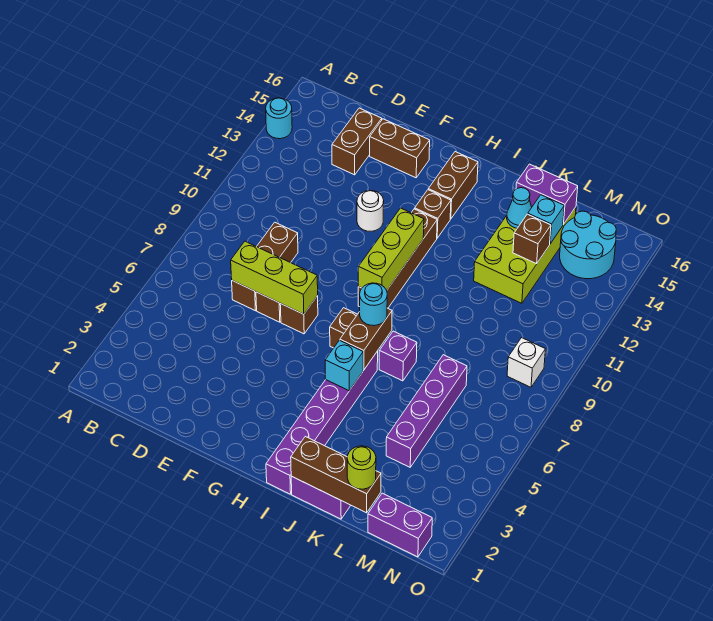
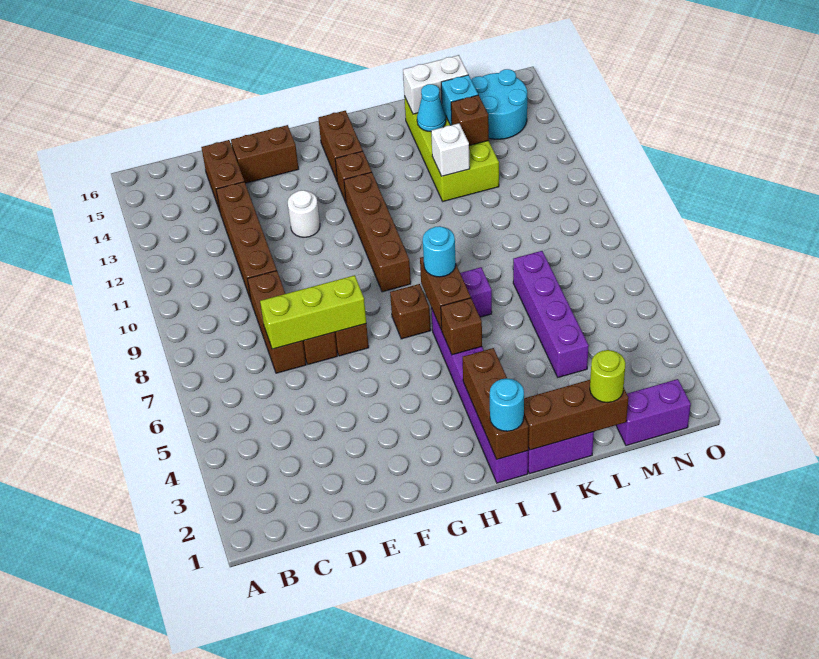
cyan round brick A14 level 1 -> cyan round brick I1 level 3
none -> brown brick D10:D13 level 1
lime brick H9:H11 level 2 -> none
none -> brown brick I1:I3 level 2
cyan brick I5 level 2 -> brown brick I5 level 2
purple brick K15:L15 level 2 -> white brick K15:L15 level 2
white brick N9 level 1 -> white brick K12 level 2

--- --- ---

▶ **Exercise objective**:
Only the span from the line with "cyan brick I5" through the final line of the records goes in the output, each line unchanged.

▶ **Answer section**:
cyan brick I5 level 2 -> brown brick I5 level 2
purple brick K15:L15 level 2 -> white brick K15:L15 level 2
white brick N9 level 1 -> white brick K12 level 2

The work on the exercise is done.